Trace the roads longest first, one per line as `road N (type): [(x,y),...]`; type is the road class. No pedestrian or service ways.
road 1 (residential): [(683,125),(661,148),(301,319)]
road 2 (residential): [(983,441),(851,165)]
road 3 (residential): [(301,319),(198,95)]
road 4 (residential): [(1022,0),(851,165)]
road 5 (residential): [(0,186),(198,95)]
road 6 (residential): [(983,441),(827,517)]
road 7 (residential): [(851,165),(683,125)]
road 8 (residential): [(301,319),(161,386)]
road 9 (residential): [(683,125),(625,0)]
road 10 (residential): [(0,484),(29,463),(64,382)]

—————

Task objective - Quote all of the entries exactly as they appear.

Output below -
Trace the roads longest first, one per line as `road N (type): [(x,y),...]`; type is the road class. No pedestrian or service ways.
road 1 (residential): [(683,125),(661,148),(301,319)]
road 2 (residential): [(983,441),(851,165)]
road 3 (residential): [(301,319),(198,95)]
road 4 (residential): [(1022,0),(851,165)]
road 5 (residential): [(0,186),(198,95)]
road 6 (residential): [(983,441),(827,517)]
road 7 (residential): [(851,165),(683,125)]
road 8 (residential): [(301,319),(161,386)]
road 9 (residential): [(683,125),(625,0)]
road 10 (residential): [(0,484),(29,463),(64,382)]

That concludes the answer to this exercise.